What the exercise asks: If a line below contains "purple", add it to your tally, then answer with the tally alone.

-- Information shown follows --

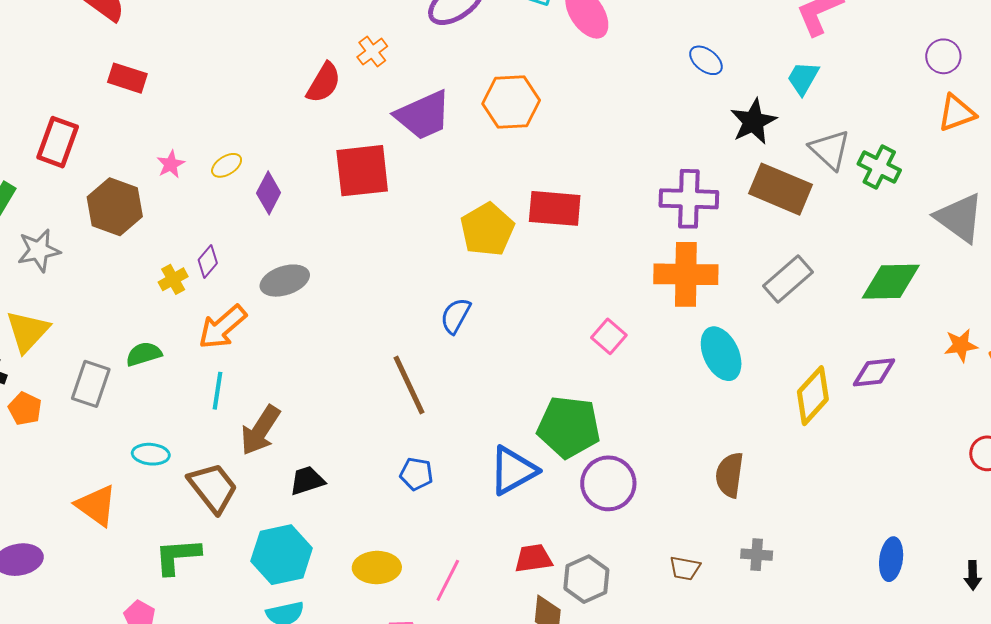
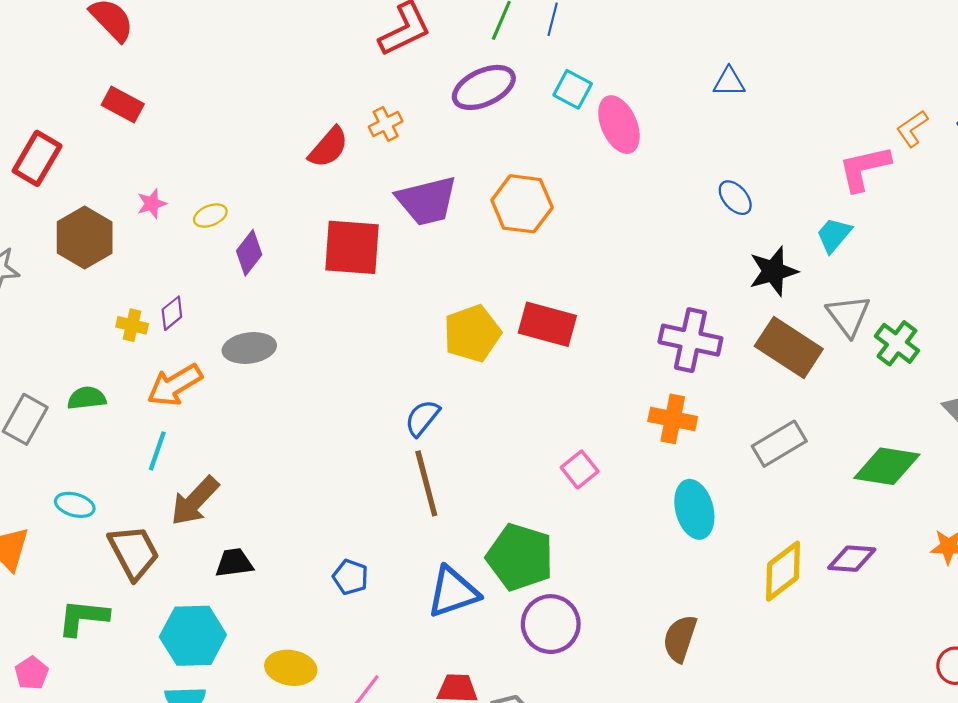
orange cross: (686, 274) -> (673, 419), size x0.7
yellow cross: (173, 279) -> (132, 325), turned 32
brown line: (409, 385) -> (426, 483), moved

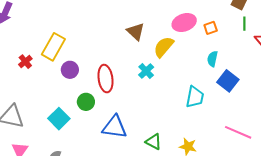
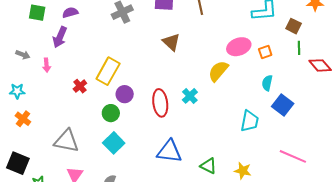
brown triangle: (136, 32) -> (171, 42), moved
cyan cross: (146, 71) -> (190, 96), moved
green circle: (86, 102) -> (111, 113), moved

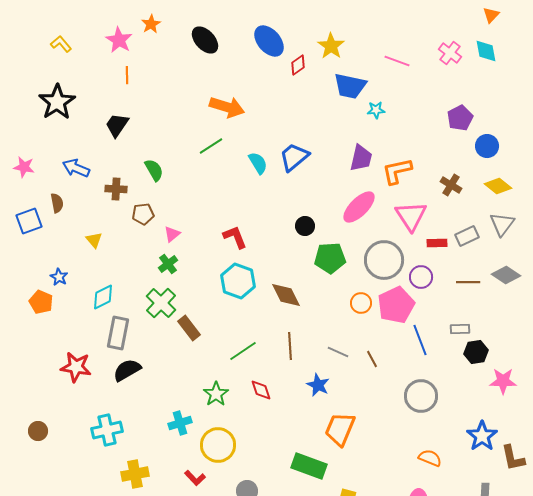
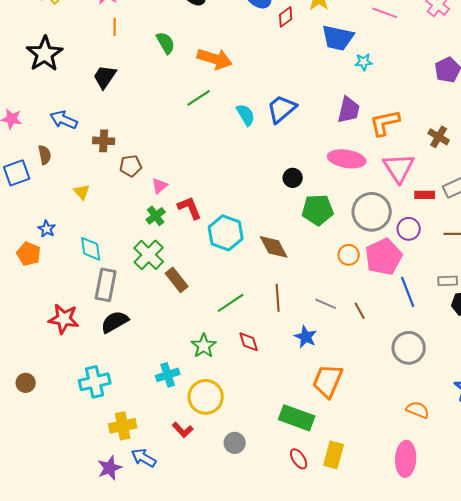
green semicircle: (154, 170) -> (166, 43), moved
pink ellipse: (359, 207) -> (347, 159), turned 54
red L-shape: (235, 237) -> (190, 208), moved
cyan diamond: (103, 297) -> (91, 249), turned -72

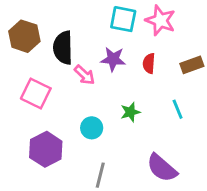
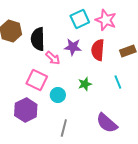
cyan square: (123, 19) -> (80, 19), turned -36
red semicircle: (149, 63) -> (98, 50), size x1.5
pink square: (36, 93) -> (37, 80), moved

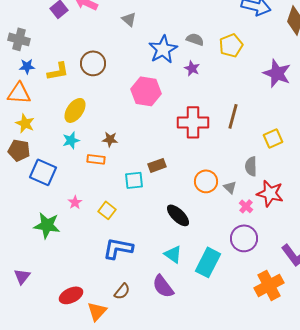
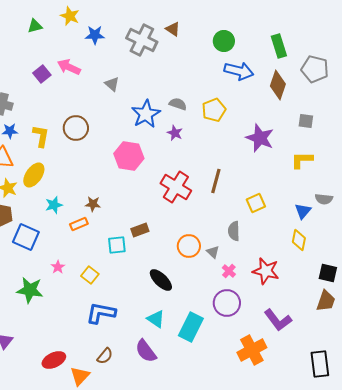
yellow L-shape: (58, 71) -> (41, 136), turned -70
yellow ellipse: (75, 110) -> (34, 175), moved
red cross: (193, 122) -> (176, 187), turned 32
orange rectangle: (96, 159) -> (79, 224), turned -30
red star: (270, 193) -> (266, 271), moved

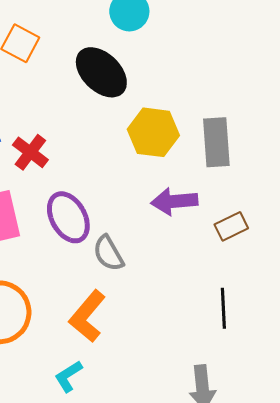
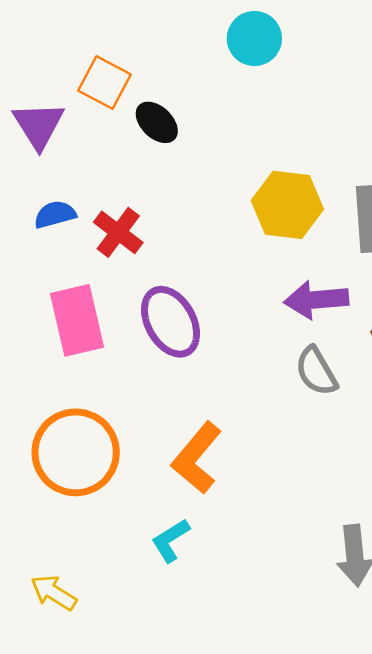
black ellipse: (101, 72) -> (157, 122), moved, size x0.6
gray semicircle: (108, 253) -> (316, 371), moved

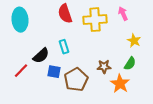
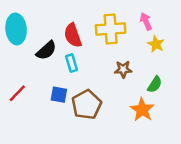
red semicircle: (65, 14) -> (73, 35), moved
yellow star: (134, 41) -> (156, 44), moved
black semicircle: (41, 56) -> (46, 50), moved
brown star: (104, 67) -> (123, 69), moved

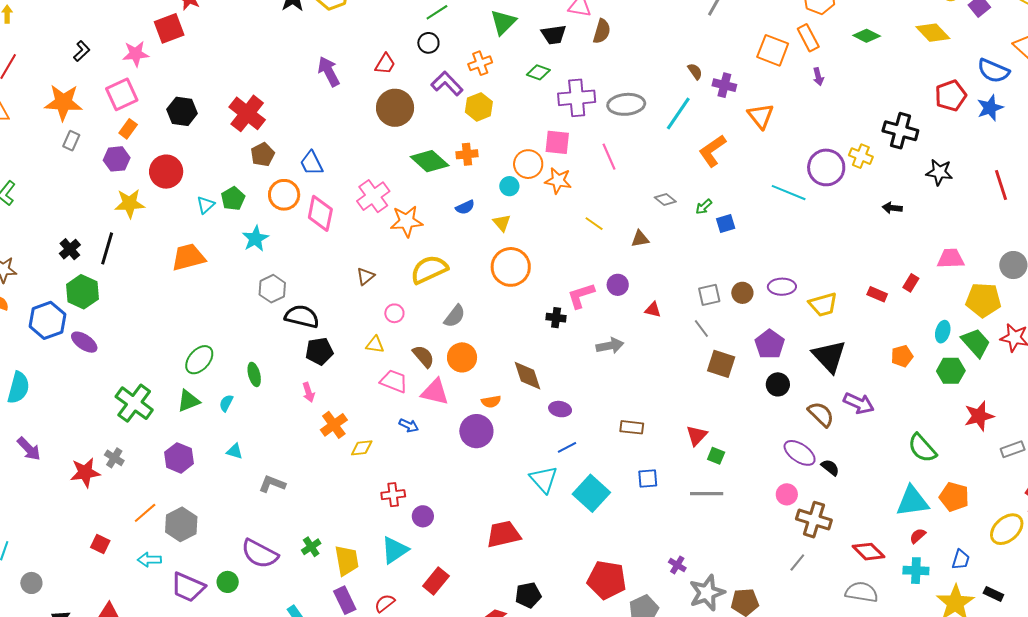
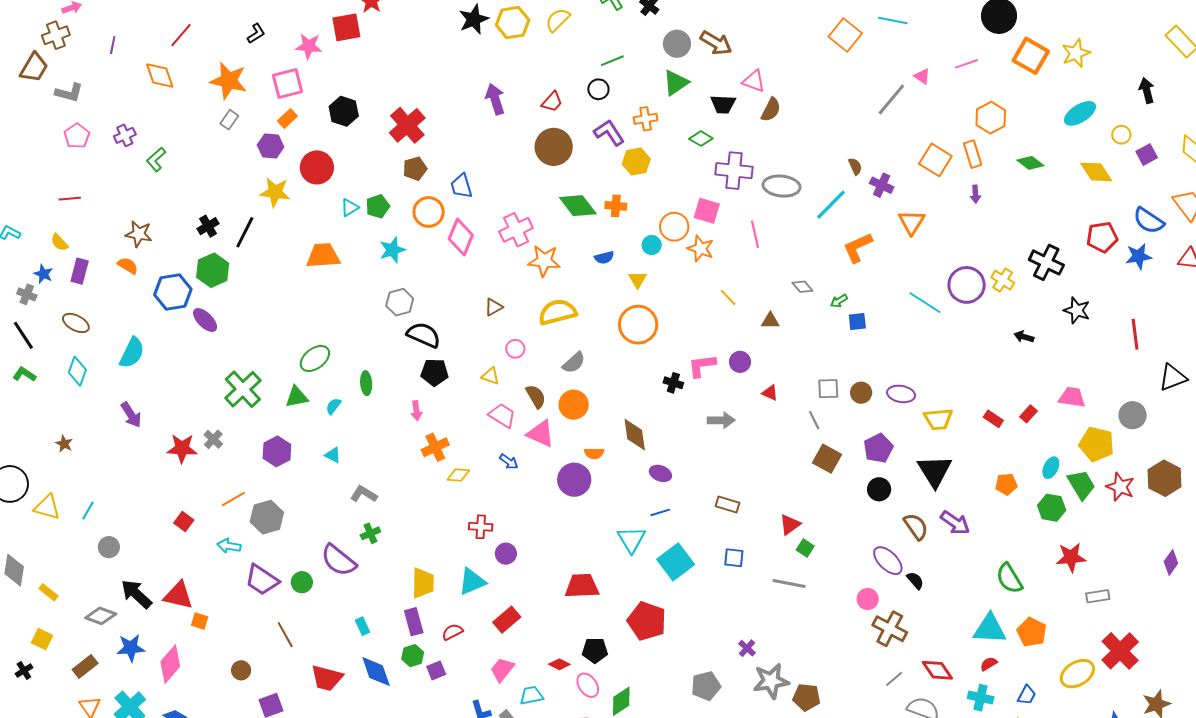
green cross: (311, 547) -> (370, 533), moved
gray line: (797, 563) -> (894, 679), moved
red pentagon: (607, 580) -> (647, 621), moved

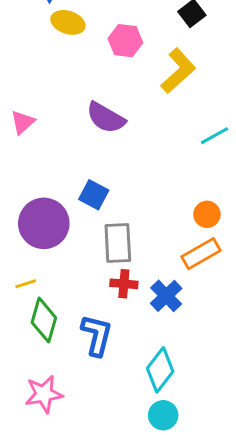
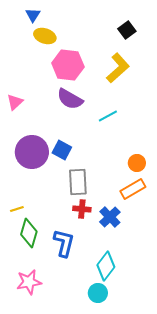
pink hexagon: (125, 41) -> (68, 65), moved, size x1.4
cyan line: (215, 136) -> (108, 116), moved
purple circle: (44, 223) -> (32, 152), moved
cyan circle: (163, 415) -> (98, 293), moved

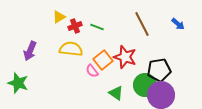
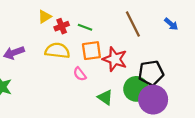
purple arrow: (30, 51) -> (14, 53), turned 48
orange square: (103, 60) -> (91, 51), moved, turned 30

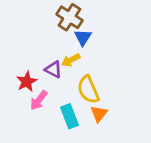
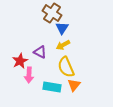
yellow arrow: (71, 60) -> (63, 45), moved
pink arrow: (39, 100) -> (29, 75), turned -35
cyan rectangle: (69, 116) -> (52, 87), turned -60

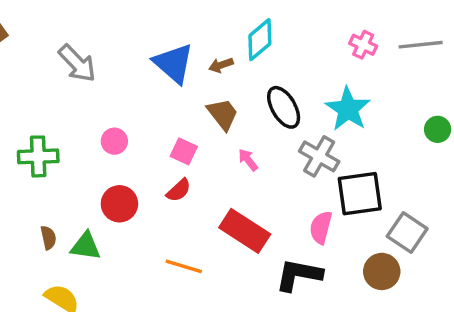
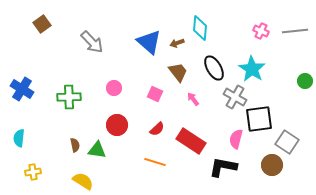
cyan diamond: (260, 40) -> (200, 28), turned -45
red semicircle: (179, 190) -> (157, 129), moved

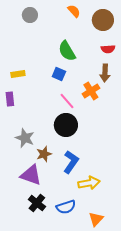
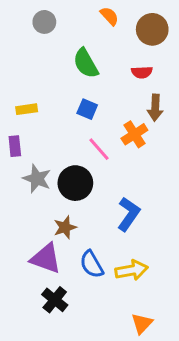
red semicircle: (108, 49) -> (142, 72), moved
green semicircle: (67, 51) -> (86, 63), moved
black circle: (66, 125) -> (75, 183), moved
gray star: (25, 138) -> (37, 179), moved
blue L-shape: (71, 162) -> (129, 214), moved
blue semicircle: (66, 207) -> (92, 264), moved, turned 78

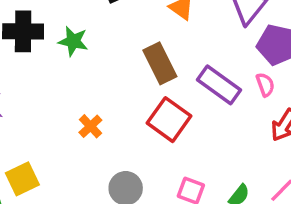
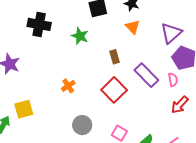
green star: (73, 41) -> (80, 36), moved
brown rectangle: (160, 63) -> (114, 57), size x0.6

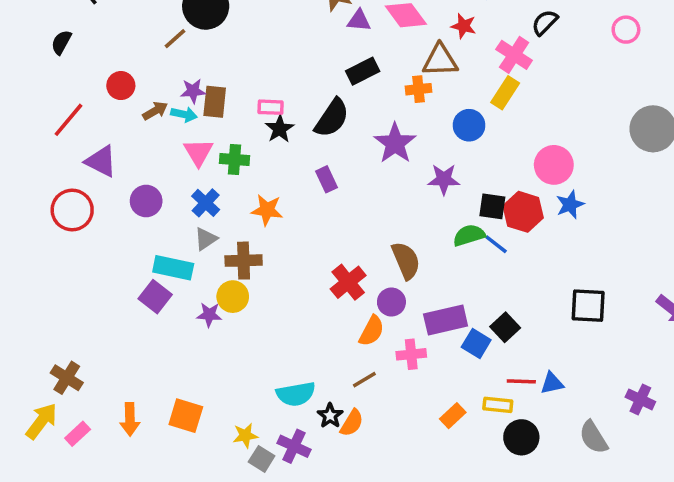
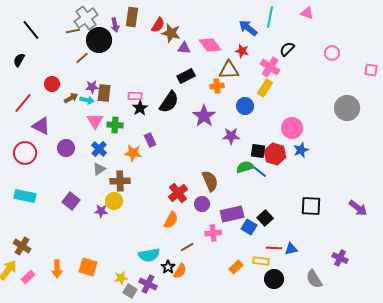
purple rectangle: (327, 179) -> (150, 140), moved
cyan rectangle: (173, 268) -> (25, 196), moved
orange semicircle: (372, 331) -> (171, 220), moved

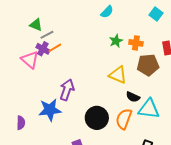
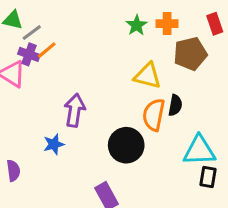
black semicircle: (133, 97) -> (175, 105), turned -96
cyan triangle: (149, 109) -> (199, 151), moved
blue star: (50, 110) -> (54, 144), size x0.6
orange semicircle: (124, 119) -> (154, 115), moved

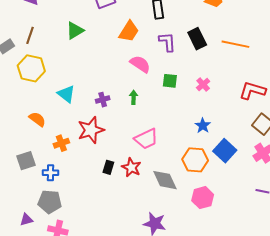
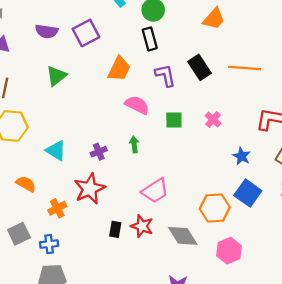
blue star: (203, 126) -> (242, 156), moved

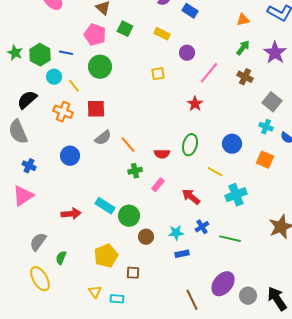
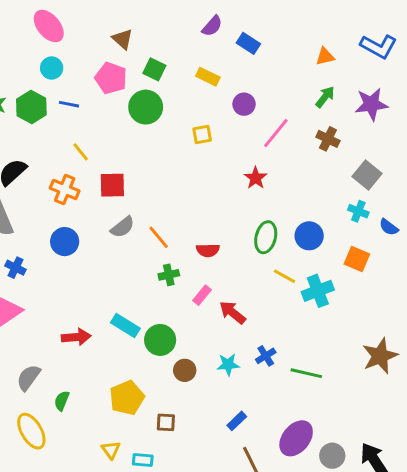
purple star: (275, 53) -> (371, 104), turned 30
green circle: (100, 67) -> (146, 107), moved
cyan circle: (54, 77) -> (52, 68), moved
green ellipse: (190, 145) -> (266, 237), moved
blue circle: (70, 156) -> (65, 242), moved
cyan cross: (236, 195) -> (318, 291), moved
red arrow: (191, 197) -> (232, 312), moved
blue rectangle: (182, 254) -> (237, 421), moved, turned -32

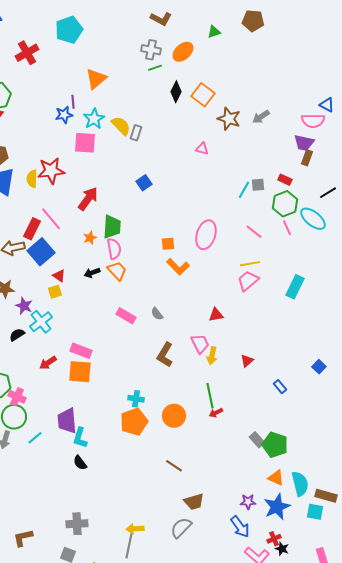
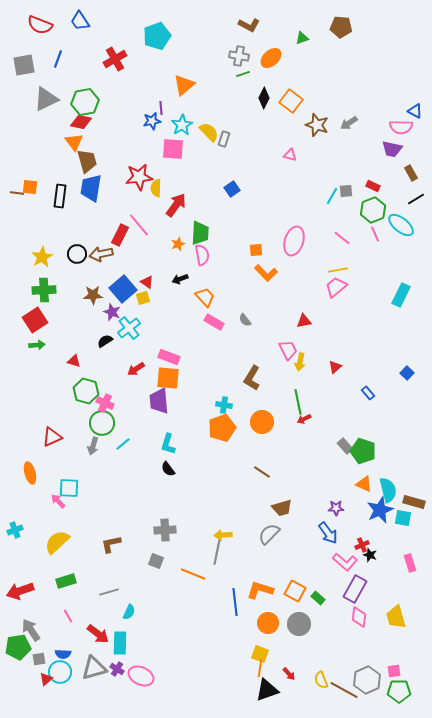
brown rectangle: (307, 158) -> (411, 173), moved, turned -49
yellow semicircle: (32, 179) -> (156, 188), moved
blue square: (41, 252) -> (123, 289), moved
orange trapezoid: (117, 271) -> (205, 297), moved
cyan rectangle: (295, 287) -> (401, 295), moved
brown L-shape: (165, 355) -> (252, 378), moved
purple trapezoid: (67, 421) -> (159, 401), moved
blue star: (277, 507) -> (380, 510), moved

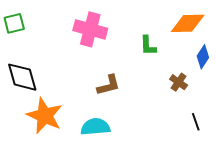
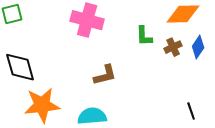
brown cross: (179, 82) -> (173, 47), moved, turned 30
orange star: (45, 116) -> (42, 105), turned -30

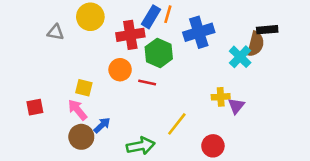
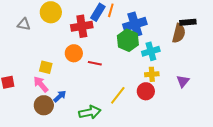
green hexagon: (159, 53) -> (128, 40), moved
cyan cross: (240, 57) -> (151, 51), moved, turned 30
purple triangle: (236, 106) -> (183, 81), moved
red circle: (213, 146) -> (146, 91), moved

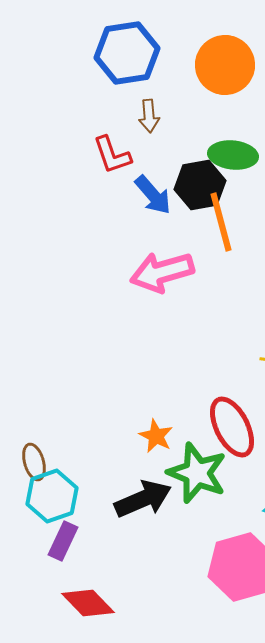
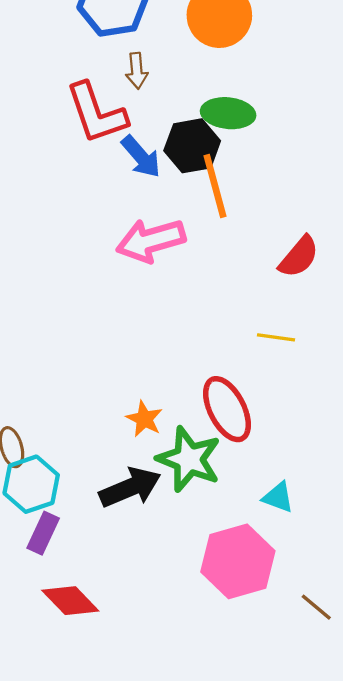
red L-shape: (112, 155) -> (96, 113), size x1.5

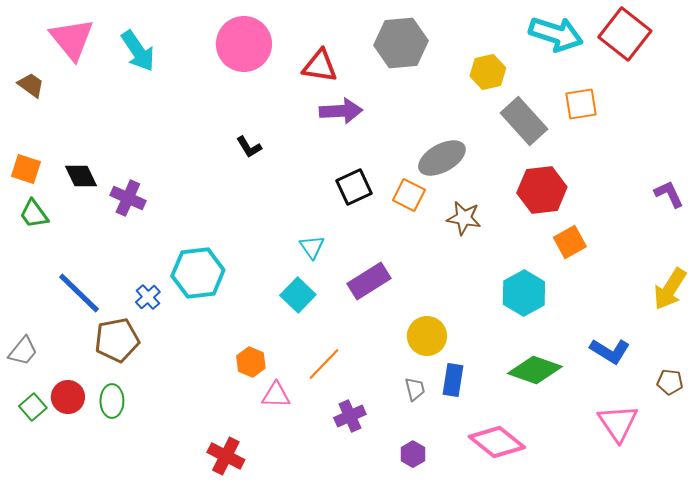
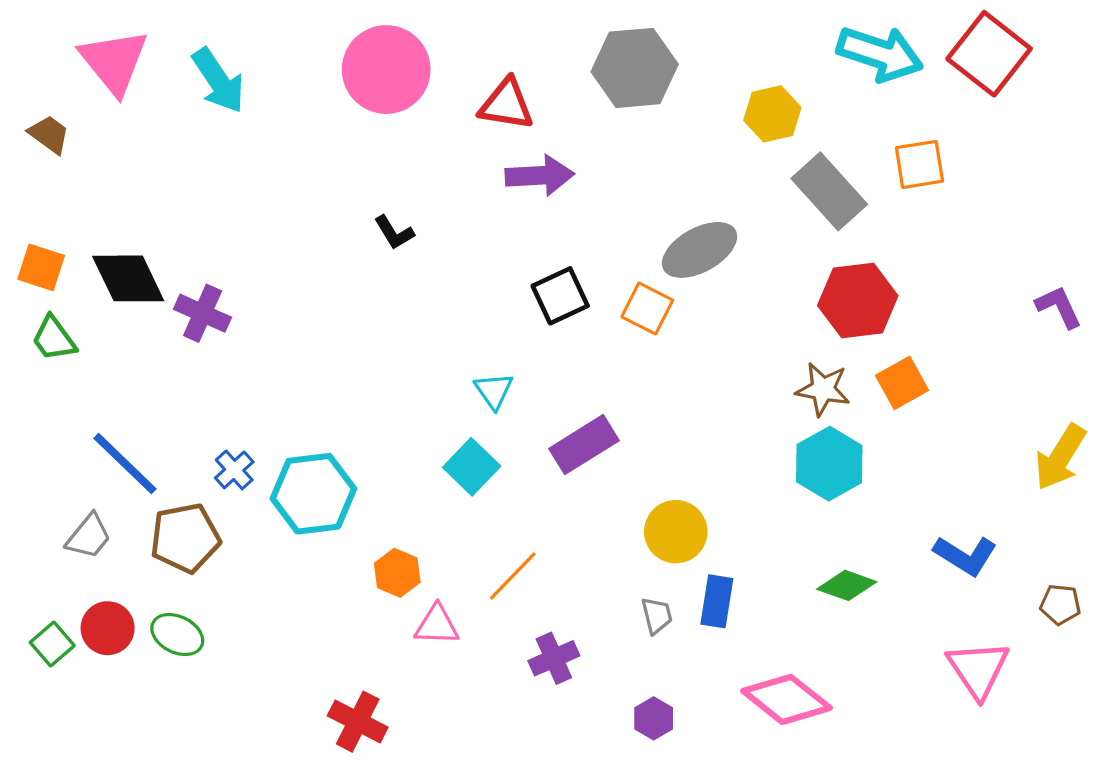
black diamond: (81, 176) -> (128, 278), size x1.4
brown star: (464, 218) -> (823, 389), moved
cyan hexagon: (198, 273) -> (313, 494), moved
gray trapezoid: (23, 351) -> (89, 536), moved
green diamond: (535, 370) -> (847, 585), size x0.7
green ellipse: (112, 401) -> (177, 635), turned -64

-- Information shown concluded --

Exercise solution: 6